→ **Exercise objective**: Could you reproduce every entry as it stands, leaving the pictures behind?

→ **Scene comparison data**:
--

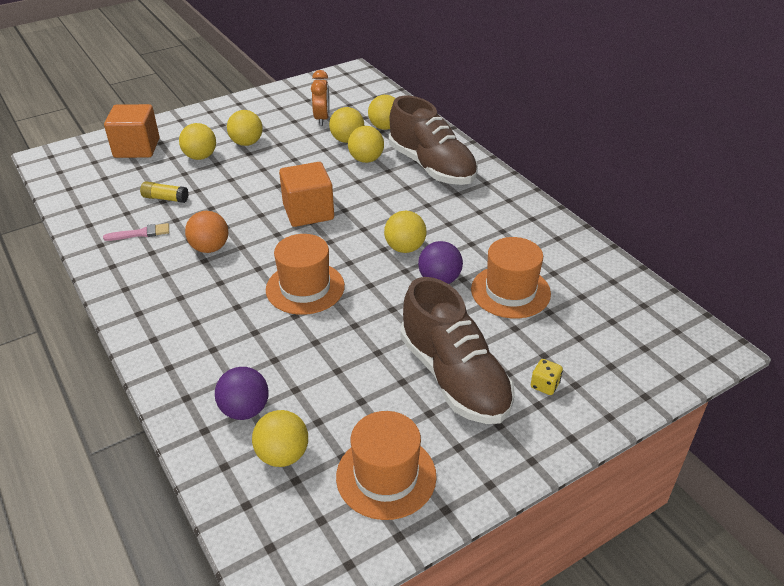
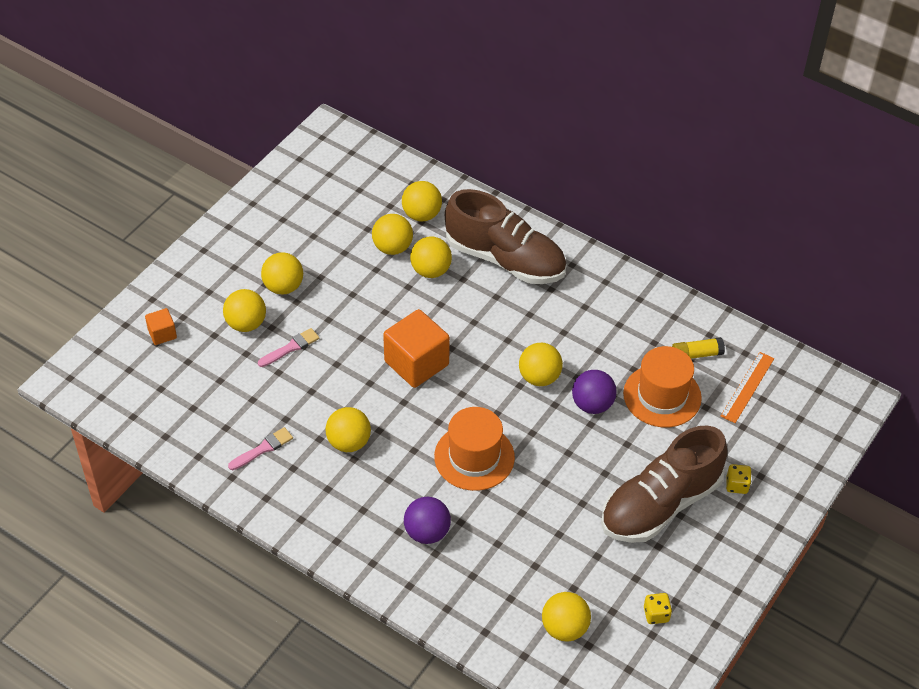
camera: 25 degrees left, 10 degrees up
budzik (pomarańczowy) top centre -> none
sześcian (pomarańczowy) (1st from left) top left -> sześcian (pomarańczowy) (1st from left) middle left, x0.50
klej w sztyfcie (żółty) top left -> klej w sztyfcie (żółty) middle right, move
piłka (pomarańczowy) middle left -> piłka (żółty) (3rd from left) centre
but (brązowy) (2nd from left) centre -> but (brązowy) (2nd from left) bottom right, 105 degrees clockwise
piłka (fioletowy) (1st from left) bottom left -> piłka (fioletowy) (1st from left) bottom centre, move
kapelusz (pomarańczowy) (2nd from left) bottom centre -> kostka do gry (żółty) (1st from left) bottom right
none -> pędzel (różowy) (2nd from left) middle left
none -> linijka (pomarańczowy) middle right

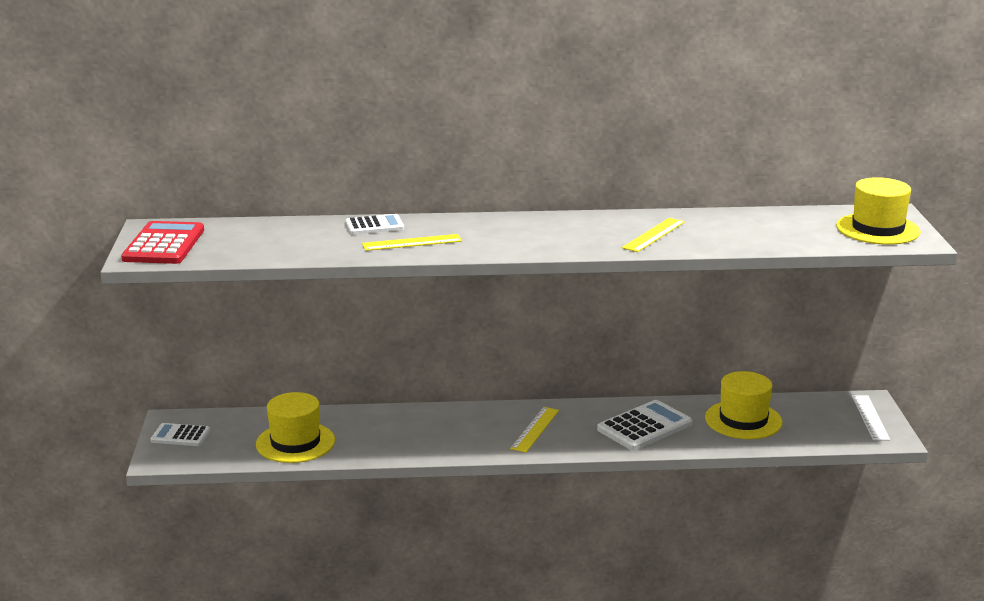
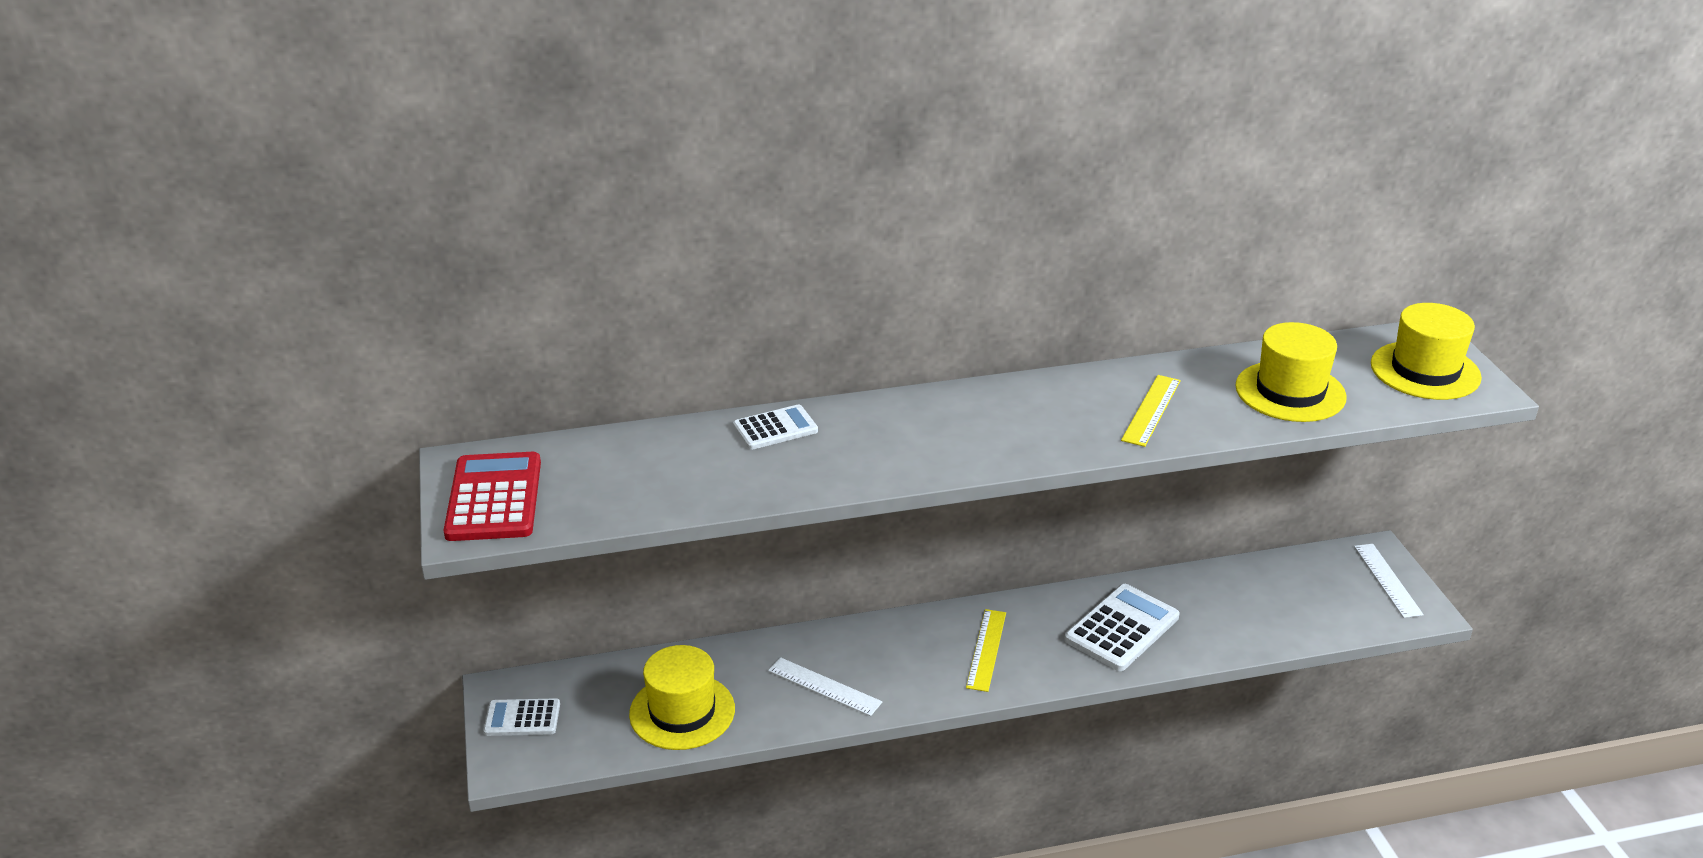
camera: 10 degrees left, 10 degrees up
linijka (żółty) (1st from left) centre -> none
kapelusz (żółty) (2nd from left) bottom right -> kapelusz (żółty) (2nd from left) middle right, move
none -> linijka (biały) (1st from left) bottom centre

--

→ **Answer area**:
camera: 25 degrees left, 10 degrees up
budzik (pomarańczowy) top centre -> none
sześcian (pomarańczowy) (1st from left) top left -> sześcian (pomarańczowy) (1st from left) middle left, x0.50
klej w sztyfcie (żółty) top left -> klej w sztyfcie (żółty) middle right, move
piłka (pomarańczowy) middle left -> piłka (żółty) (3rd from left) centre
but (brązowy) (2nd from left) centre -> but (brązowy) (2nd from left) bottom right, 105 degrees clockwise
piłka (fioletowy) (1st from left) bottom left -> piłka (fioletowy) (1st from left) bottom centre, move
kapelusz (pomarańczowy) (2nd from left) bottom centre -> kostka do gry (żółty) (1st from left) bottom right
none -> pędzel (różowy) (2nd from left) middle left
none -> linijka (pomarańczowy) middle right

camera: 10 degrees left, 10 degrees up
linijka (żółty) (1st from left) centre -> none
kapelusz (żółty) (2nd from left) bottom right -> kapelusz (żółty) (2nd from left) middle right, move
none -> linijka (biały) (1st from left) bottom centre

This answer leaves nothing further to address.